Aim of the exercise
Beginning with the line that holds "(342, 232) = (275, 252): black" and ending with the last line below, please copy every line exactly, add nothing, and leave out the pictures.

═════ Recorded data

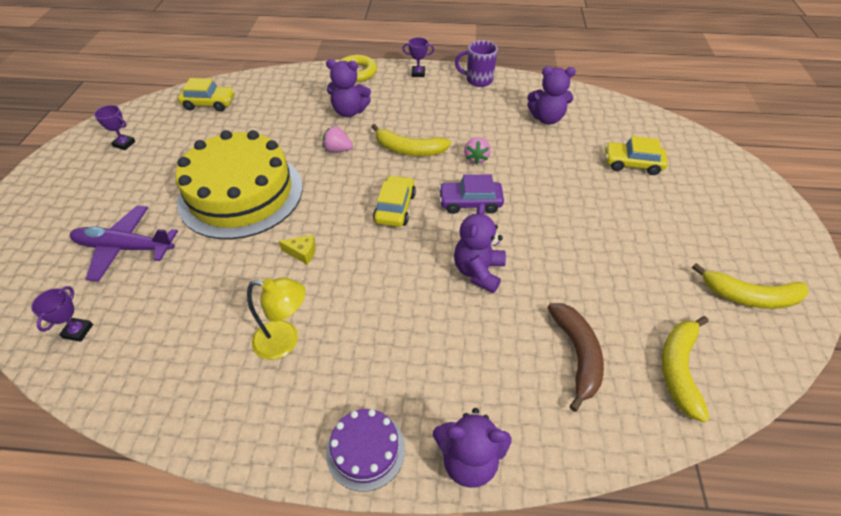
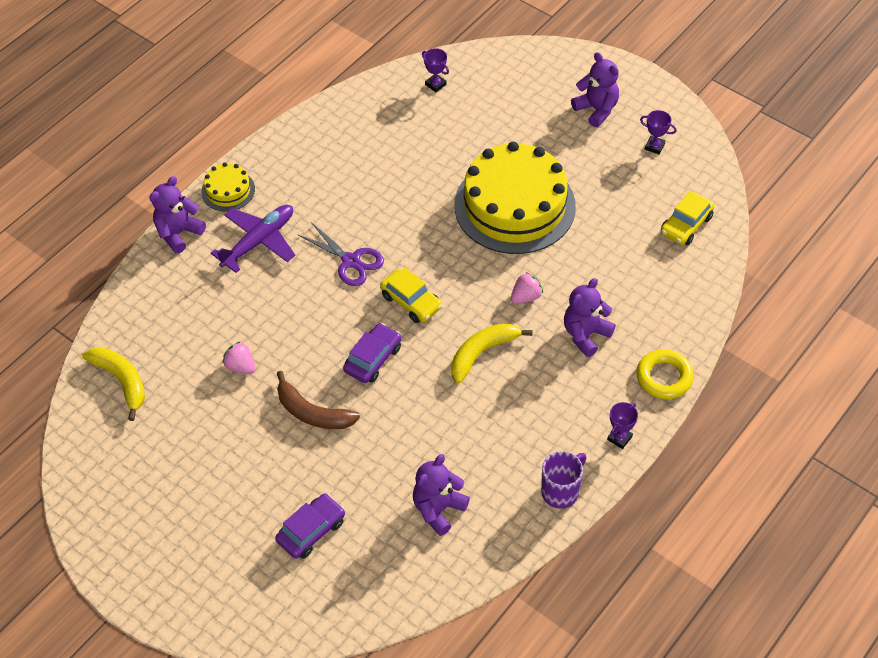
camera: 125 degrees right, 5 degrees up
(124, 144) = (654, 146): purple trophy -> purple trophy turned 60 degrees clockwise
(125, 248) = (502, 121): purple plane -> purple plane (259, 241)
(285, 341) = (336, 181): yellow lamp -> none
(302, 252) = (410, 220): yellow cheese -> none
(365, 449) = (228, 190): purple cake -> yellow cake
(383, 269) = (351, 261): none -> purple scissors
(476, 158) = (426, 400): pink strawberry -> pink strawberry (241, 366)
(478, 271) = (298, 319): purple teddy bear -> purple teddy bear (596, 109)
(577, 355) = (183, 331): brown banana -> brown banana (312, 413)
(632, 164) = (311, 531): yellow car -> purple car
(749, 297) = (119, 481): yellow banana -> none

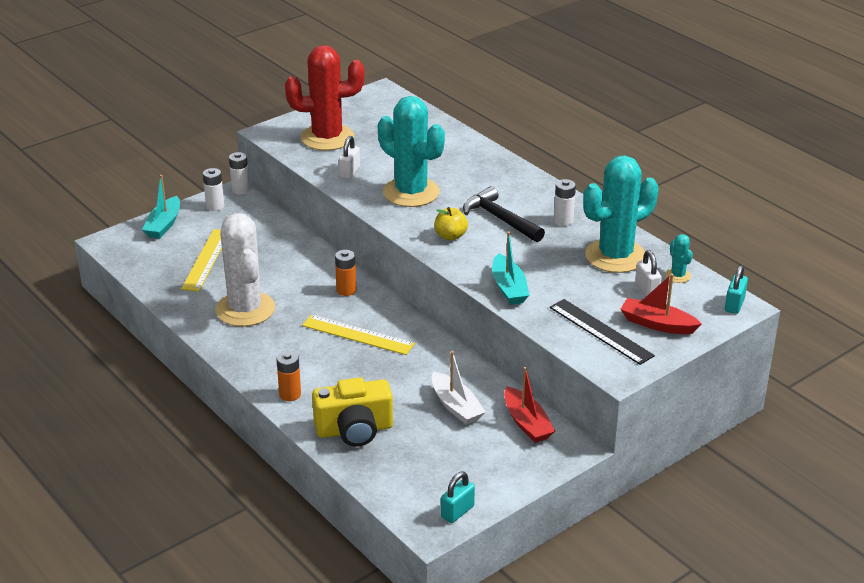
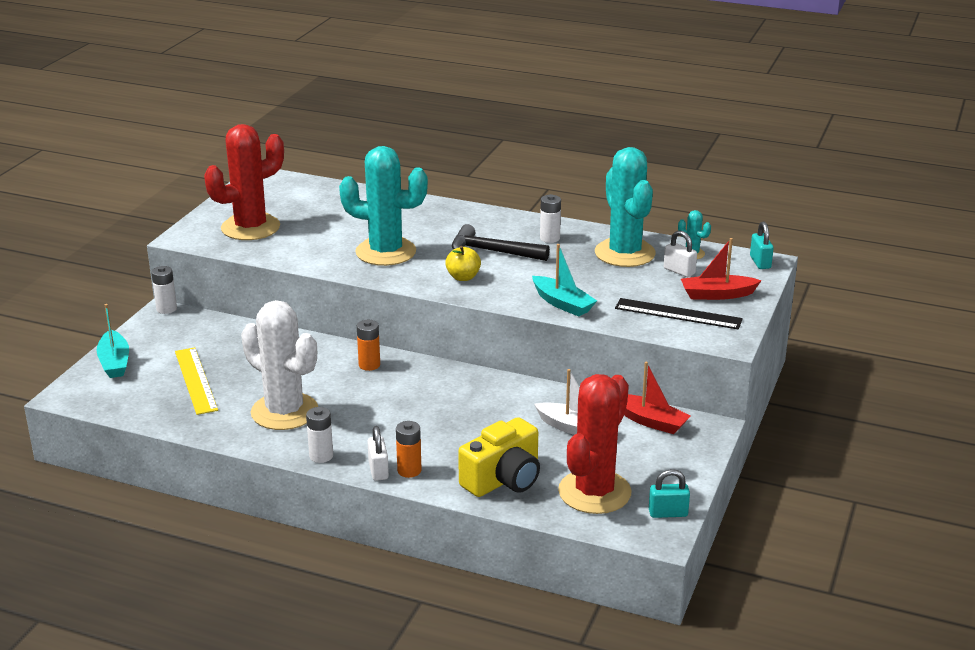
camera: 30 degrees left, 5 degrees down
(215, 206) = (154, 330): white battery -> white battery (321, 456)
(349, 172) = (306, 250): white padlock -> white padlock (378, 470)
(357, 335) = (420, 399): yellow ruler -> none
(416, 469) = (594, 492): none -> red cactus
(457, 512) = (668, 513): turquoise padlock -> turquoise padlock turned 75 degrees clockwise
(615, 256) = (625, 253): turquoise cactus -> turquoise cactus turned 45 degrees counterclockwise

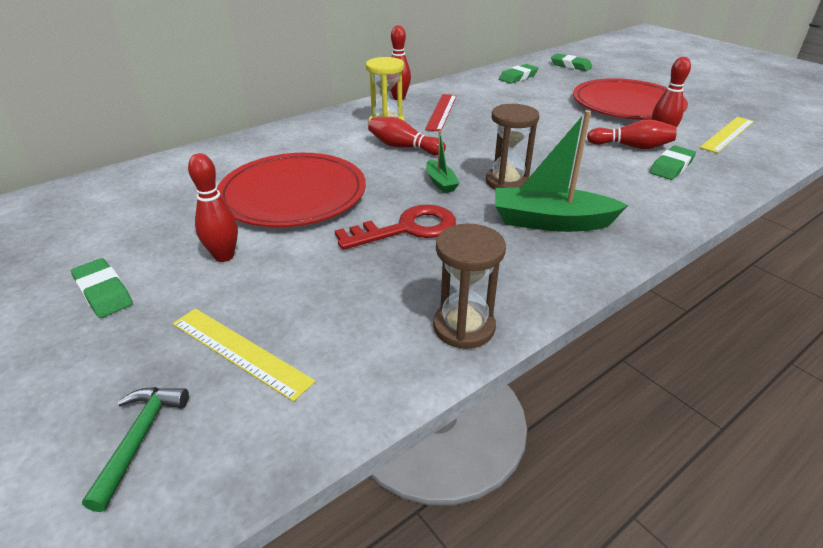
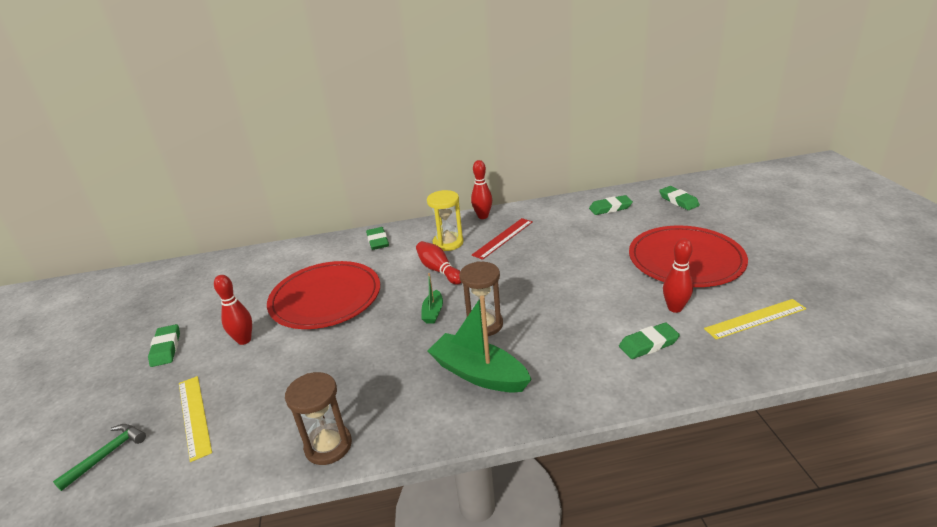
camera: 30 degrees right, 5 degrees down
(299, 134) = (377, 241): none -> green eraser
(407, 229) = (370, 350): red key -> none
(631, 146) = (634, 312): red bowling pin -> none

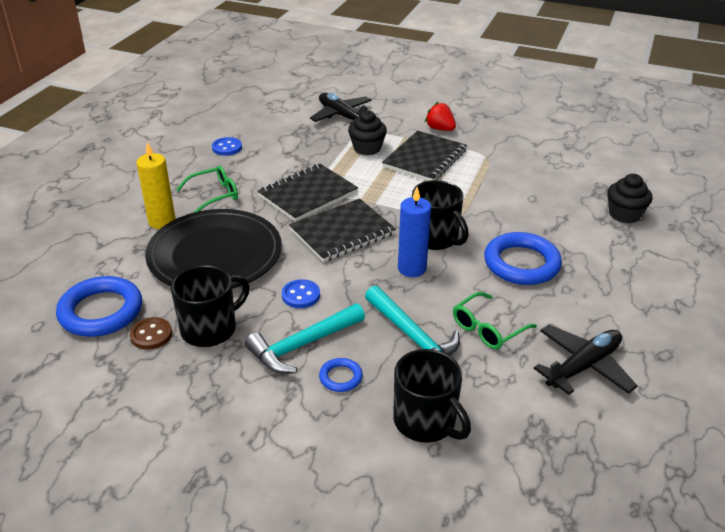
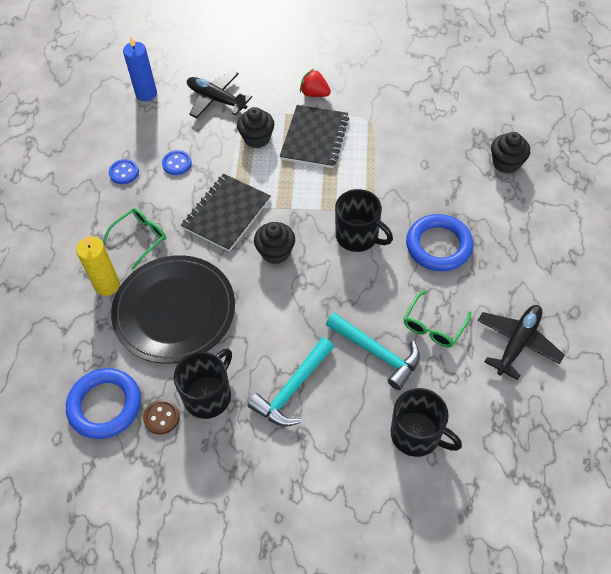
camera: 15 degrees left, 20 degrees up
(301, 295) = (269, 336): blue button -> blue button (177, 163)
(340, 377) = (336, 412): blue ring -> none
(342, 232) = (275, 252): black notebook -> black cupcake
(411, 268) = (350, 278): blue candle -> blue candle (146, 94)

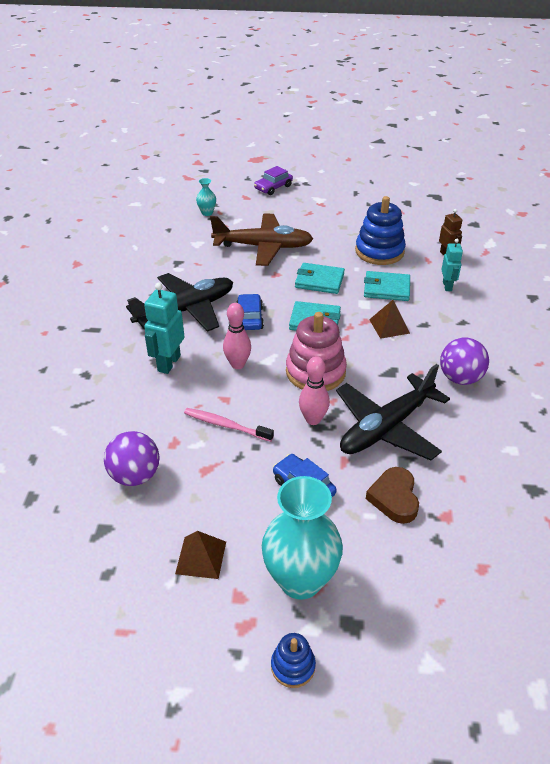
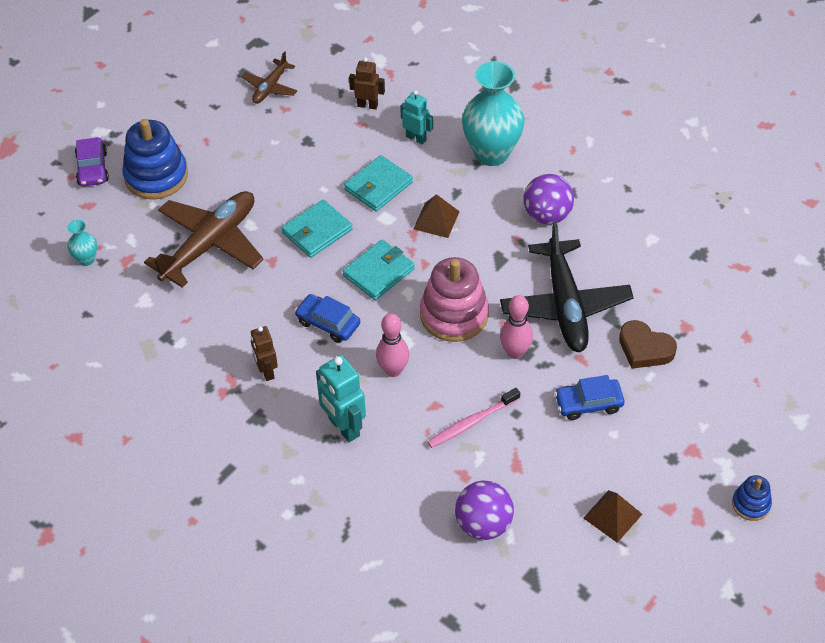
camera: 55 degrees left, 10 degrees up
(186, 310) = (266, 371): black plane -> brown robot
(300, 580) = (680, 458): turquoise vase -> turquoise vase (491, 153)
(379, 251) = (312, 152): blue stacking toy -> blue stacking toy (156, 176)
(409, 215) = (270, 87): none -> brown plane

══════════

Answer area
(342, 232) = (275, 252): black notebook -> black cupcake
(411, 268) = (350, 278): blue candle -> blue candle (146, 94)

camera: 55 degrees left, 10 degrees up
(186, 310) = (266, 371): black plane -> brown robot
(300, 580) = (680, 458): turquoise vase -> turquoise vase (491, 153)
(379, 251) = (312, 152): blue stacking toy -> blue stacking toy (156, 176)
(409, 215) = (270, 87): none -> brown plane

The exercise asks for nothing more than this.